### Prompt
Retype all of the listing exactly, passing over any picture you find.

### Data under study
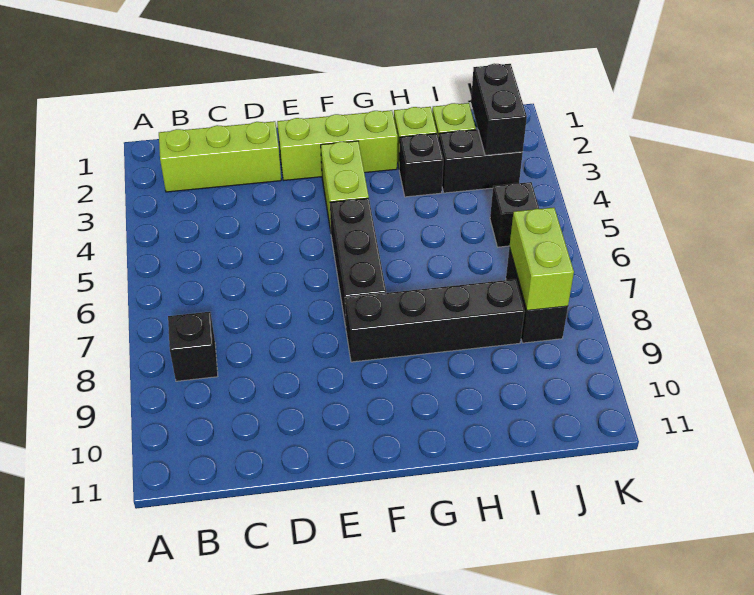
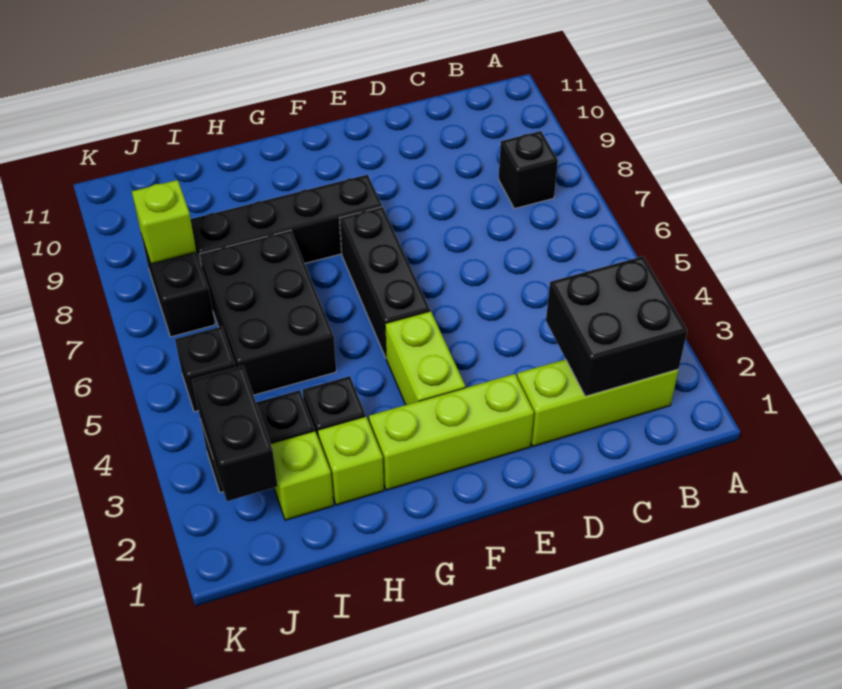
none -> black brick B2:C3 level 2
none -> black brick H5:I7 level 1
lime brick J7:J8 level 2 -> lime brick J8 level 2

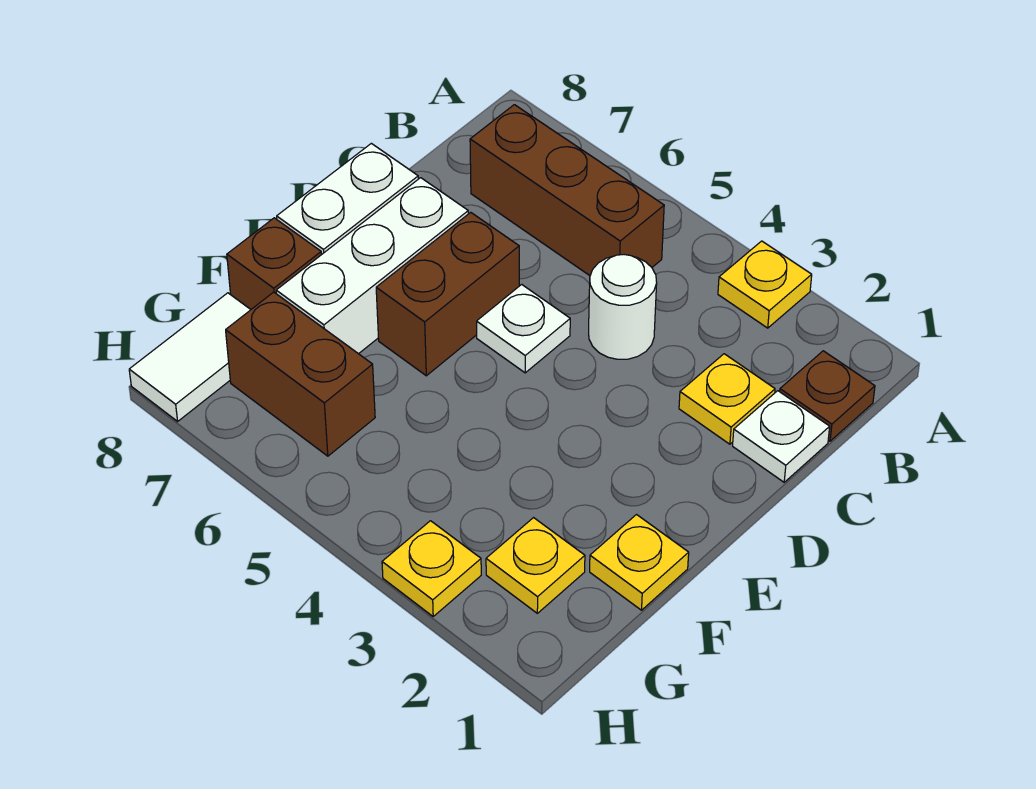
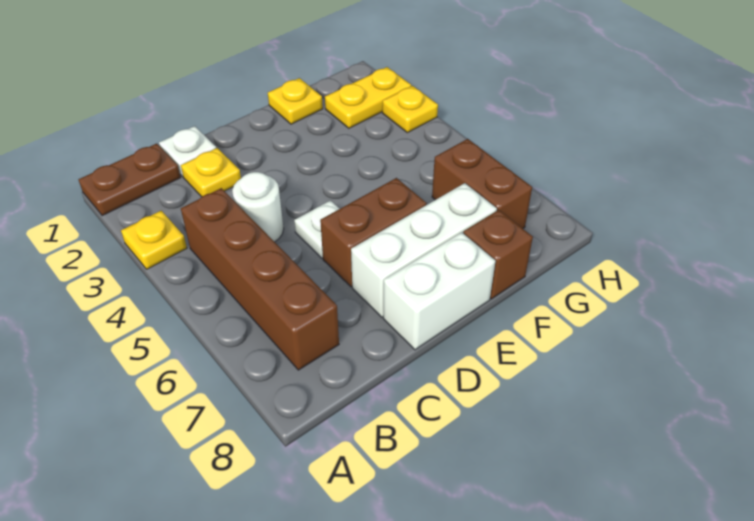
brown plate B1 level 1 -> brown plate A1:B1 level 1
brown brick B5:B7 level 1 -> brown brick B4:B7 level 1
yellow plate G2 level 1 -> yellow plate G2:H2 level 1
white tile G8:H8 level 1 -> none

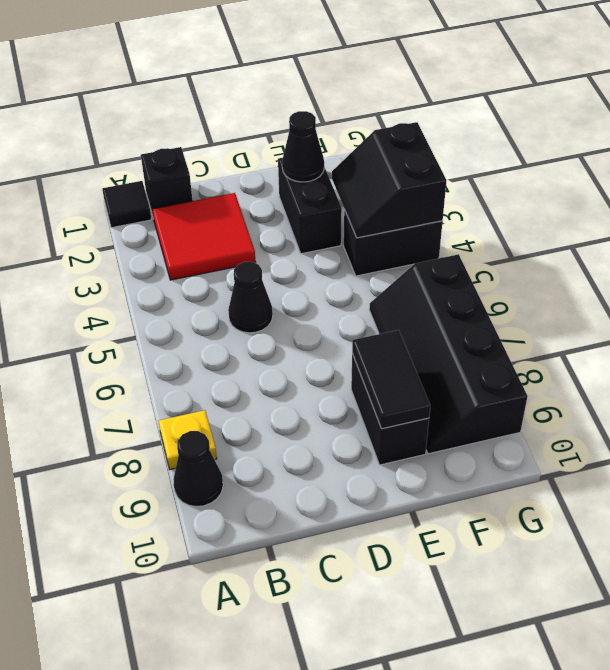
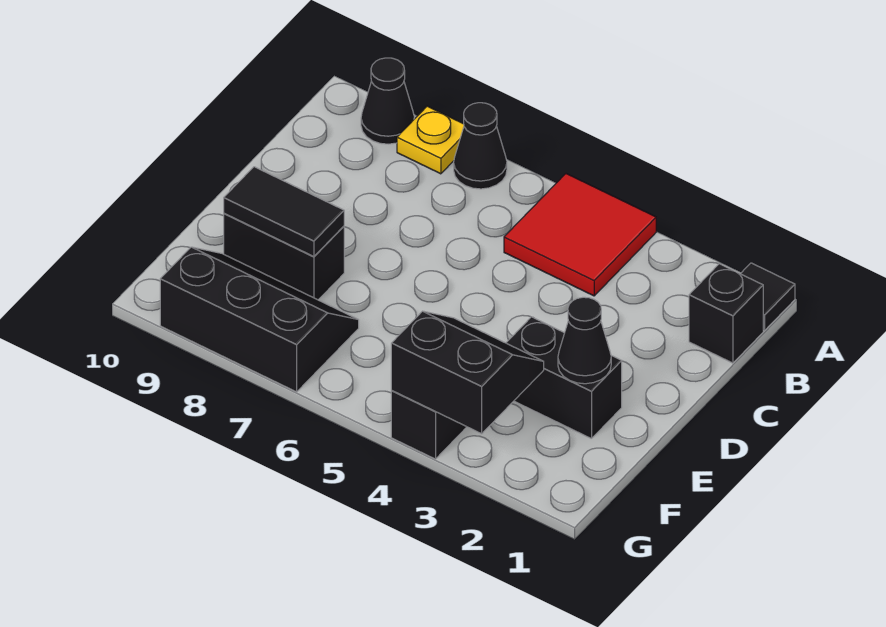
red tile B2:C3 level 1 -> red tile A4:B5 level 1
black cone C5 level 1 -> black cone A7 level 1
black slope F6:G9 level 1 top G -> black slope F7:G9 level 1 top G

### Solution for this task
none -> black brick B2:C3 level 2
none -> black brick H5:I7 level 1
lime brick J7:J8 level 2 -> lime brick J8 level 2

brown plate B1 level 1 -> brown plate A1:B1 level 1
brown brick B5:B7 level 1 -> brown brick B4:B7 level 1
yellow plate G2 level 1 -> yellow plate G2:H2 level 1
white tile G8:H8 level 1 -> none

red tile B2:C3 level 1 -> red tile A4:B5 level 1
black cone C5 level 1 -> black cone A7 level 1
black slope F6:G9 level 1 top G -> black slope F7:G9 level 1 top G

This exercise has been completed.